Task statement. Copy every line of the data below word for word, but leave out the picture markers.

** Start of Rows **

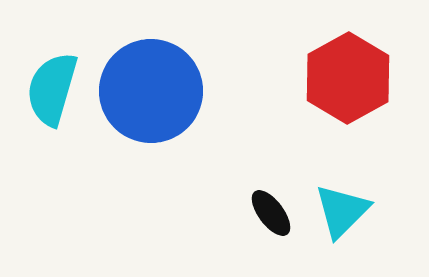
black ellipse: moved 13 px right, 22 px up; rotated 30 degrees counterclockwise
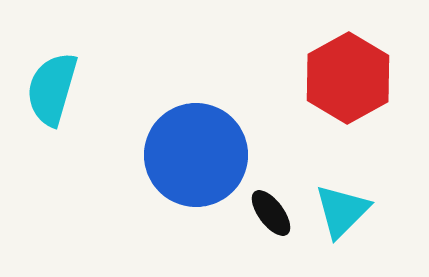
blue circle: moved 45 px right, 64 px down
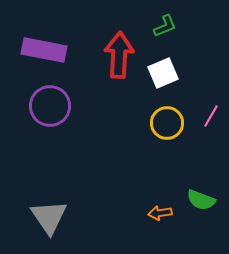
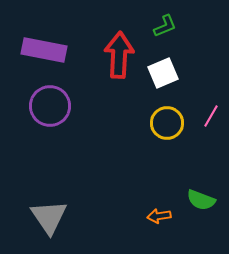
orange arrow: moved 1 px left, 3 px down
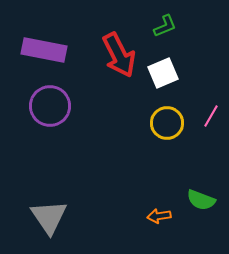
red arrow: rotated 150 degrees clockwise
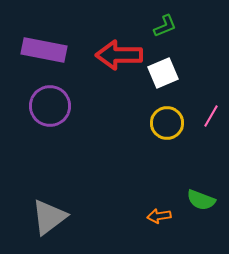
red arrow: rotated 117 degrees clockwise
gray triangle: rotated 27 degrees clockwise
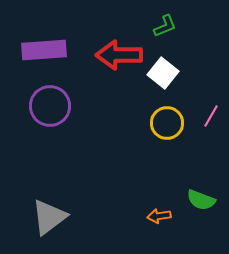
purple rectangle: rotated 15 degrees counterclockwise
white square: rotated 28 degrees counterclockwise
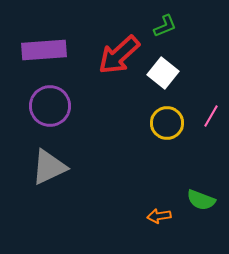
red arrow: rotated 42 degrees counterclockwise
gray triangle: moved 50 px up; rotated 12 degrees clockwise
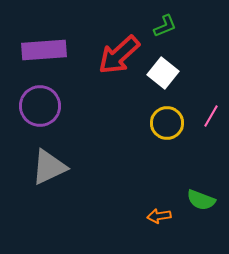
purple circle: moved 10 px left
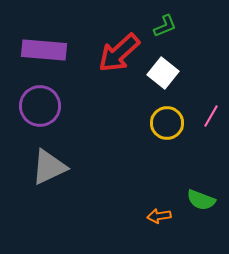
purple rectangle: rotated 9 degrees clockwise
red arrow: moved 2 px up
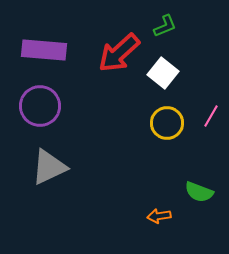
green semicircle: moved 2 px left, 8 px up
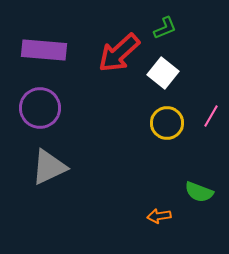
green L-shape: moved 2 px down
purple circle: moved 2 px down
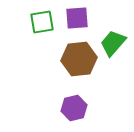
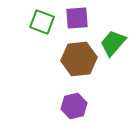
green square: rotated 30 degrees clockwise
purple hexagon: moved 2 px up
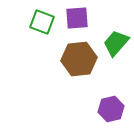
green trapezoid: moved 3 px right
purple hexagon: moved 37 px right, 3 px down
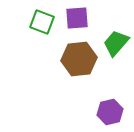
purple hexagon: moved 1 px left, 3 px down
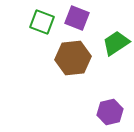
purple square: rotated 25 degrees clockwise
green trapezoid: rotated 16 degrees clockwise
brown hexagon: moved 6 px left, 1 px up
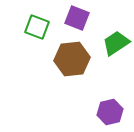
green square: moved 5 px left, 5 px down
brown hexagon: moved 1 px left, 1 px down
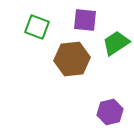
purple square: moved 8 px right, 2 px down; rotated 15 degrees counterclockwise
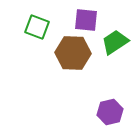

** End of Rows **

The answer.
black ellipse: moved 13 px right, 22 px up; rotated 30 degrees counterclockwise
blue circle: moved 45 px right, 64 px down
orange arrow: moved 1 px left, 3 px down
red arrow: rotated 150 degrees clockwise
red arrow: rotated 117 degrees clockwise
gray triangle: rotated 27 degrees clockwise
purple rectangle: rotated 15 degrees counterclockwise
white square: rotated 28 degrees counterclockwise
red arrow: rotated 42 degrees counterclockwise
gray triangle: moved 50 px up; rotated 12 degrees clockwise
purple circle: moved 10 px left
purple rectangle: rotated 9 degrees clockwise
red arrow: moved 2 px up
green semicircle: moved 2 px left, 8 px up
green L-shape: moved 2 px down
purple circle: moved 2 px down
green square: rotated 30 degrees clockwise
purple hexagon: moved 2 px up
green trapezoid: moved 3 px right
purple hexagon: moved 37 px right, 3 px down
purple hexagon: moved 1 px left, 3 px down
purple square: rotated 25 degrees clockwise
green trapezoid: rotated 16 degrees clockwise
brown hexagon: moved 6 px left, 1 px up
green square: moved 5 px left, 5 px down
brown hexagon: moved 1 px left, 1 px down
purple square: moved 8 px right, 2 px down; rotated 15 degrees counterclockwise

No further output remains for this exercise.